**Excerpts from a dataset**

● ● ● ● ●

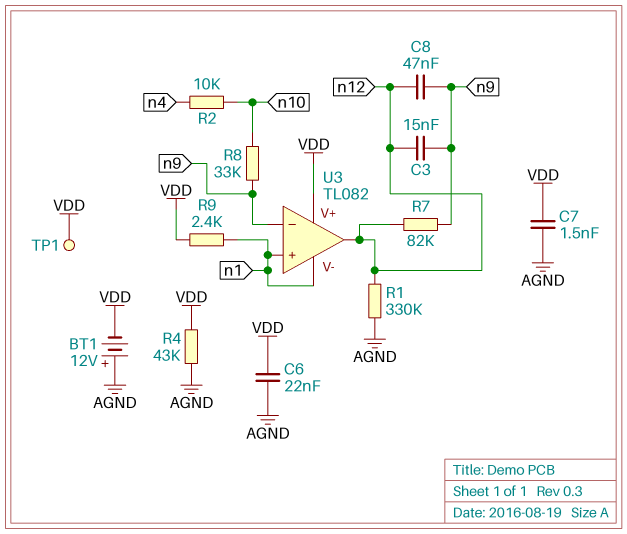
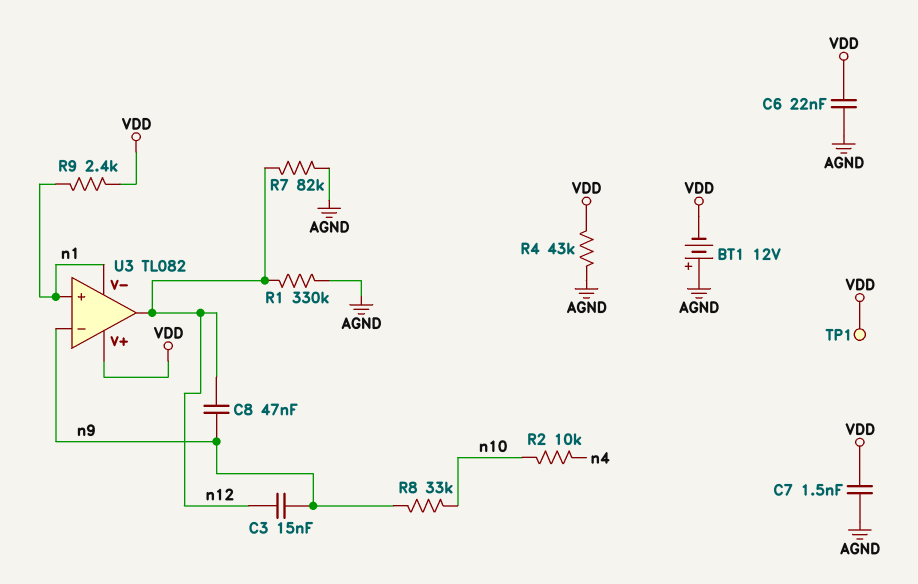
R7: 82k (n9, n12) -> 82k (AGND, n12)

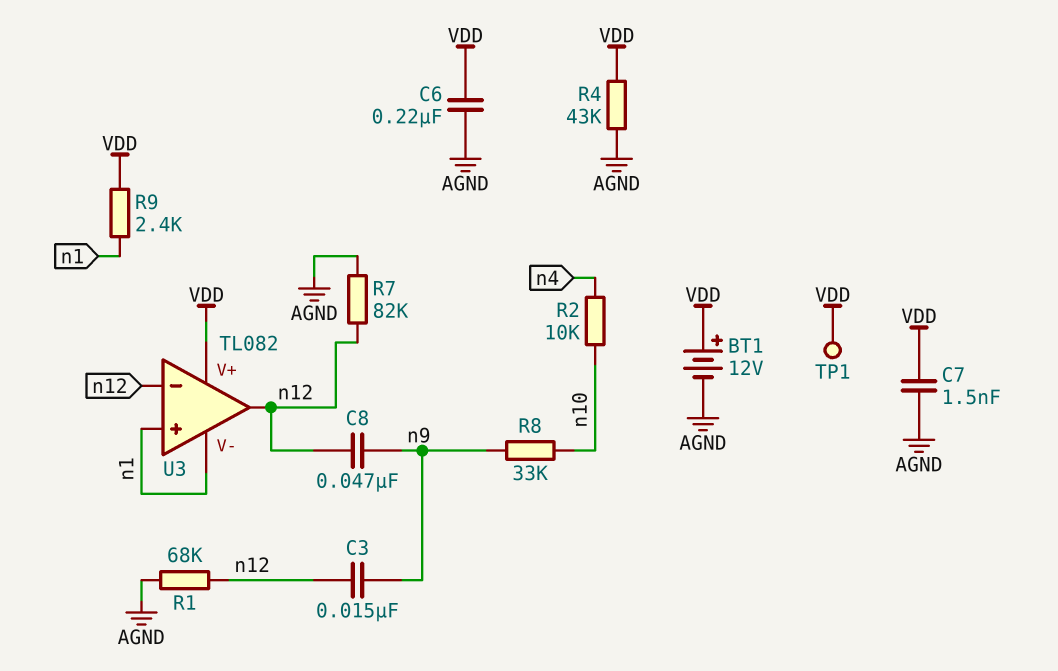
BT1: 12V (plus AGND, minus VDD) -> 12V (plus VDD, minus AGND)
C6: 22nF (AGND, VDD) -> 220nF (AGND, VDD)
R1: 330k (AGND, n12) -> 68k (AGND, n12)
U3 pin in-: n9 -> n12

● ● ● ● ●

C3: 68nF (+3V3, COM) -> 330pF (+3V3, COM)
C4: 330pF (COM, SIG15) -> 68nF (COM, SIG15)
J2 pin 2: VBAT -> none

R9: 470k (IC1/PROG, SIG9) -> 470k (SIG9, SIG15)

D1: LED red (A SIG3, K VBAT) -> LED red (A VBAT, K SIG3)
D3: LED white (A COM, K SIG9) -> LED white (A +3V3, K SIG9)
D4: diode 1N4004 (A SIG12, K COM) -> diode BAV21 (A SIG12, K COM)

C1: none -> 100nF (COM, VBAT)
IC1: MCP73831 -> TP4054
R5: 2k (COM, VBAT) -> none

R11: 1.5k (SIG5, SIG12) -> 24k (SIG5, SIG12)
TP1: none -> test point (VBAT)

● ● ● ● ●

**WHAT YOU ARE ASKED TO DO**
Scan the entries above and return each line that holds "VBAT".

**WRITTEN RESPONSE**
J2 pin 2: VBAT -> none
D1: LED red (A SIG3, K VBAT) -> LED red (A VBAT, K SIG3)
C1: none -> 100nF (COM, VBAT)
R5: 2k (COM, VBAT) -> none
TP1: none -> test point (VBAT)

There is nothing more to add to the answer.